# Required work
A verbatim copy of all the data is required; the pictures should not appear in it.

Exercise data: Begin

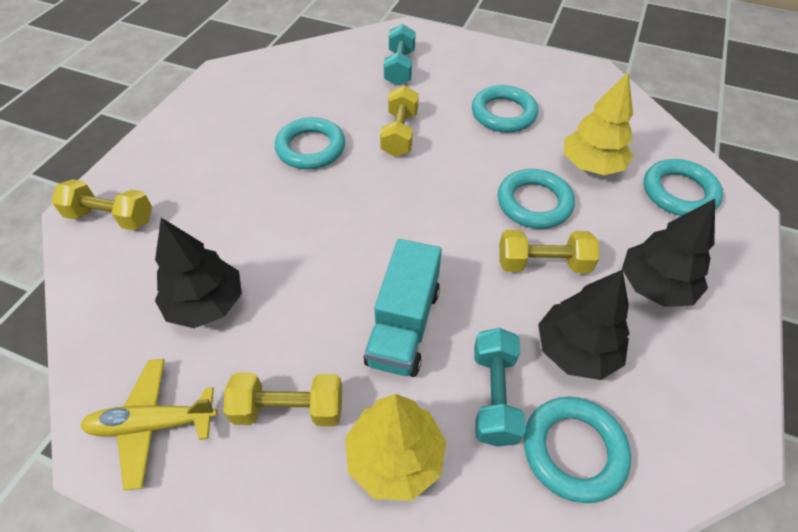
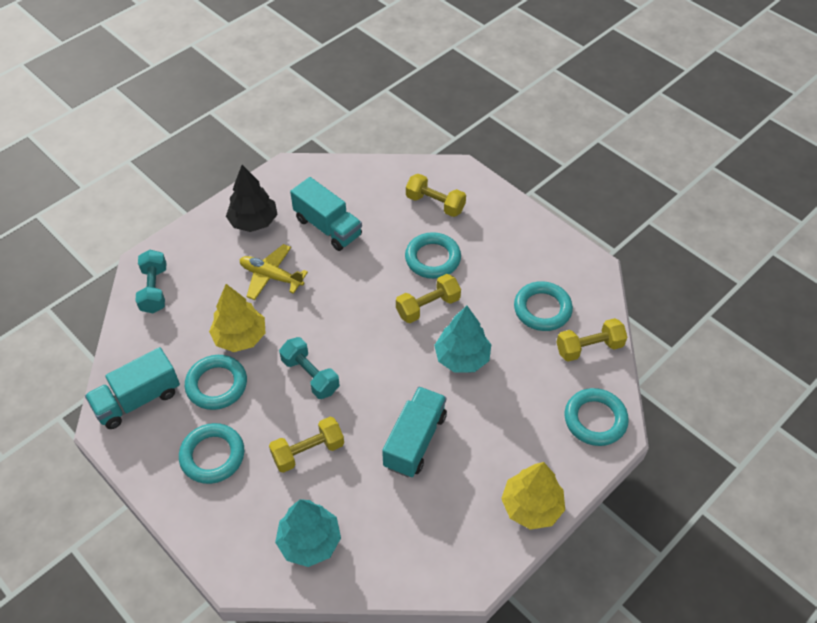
black tree: 3 -> 1
turquoise tree: 0 -> 2
turquoise truck: 1 -> 3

Exercise data: End

# Exercise solution
black tree: 3 -> 1
turquoise tree: 0 -> 2
turquoise truck: 1 -> 3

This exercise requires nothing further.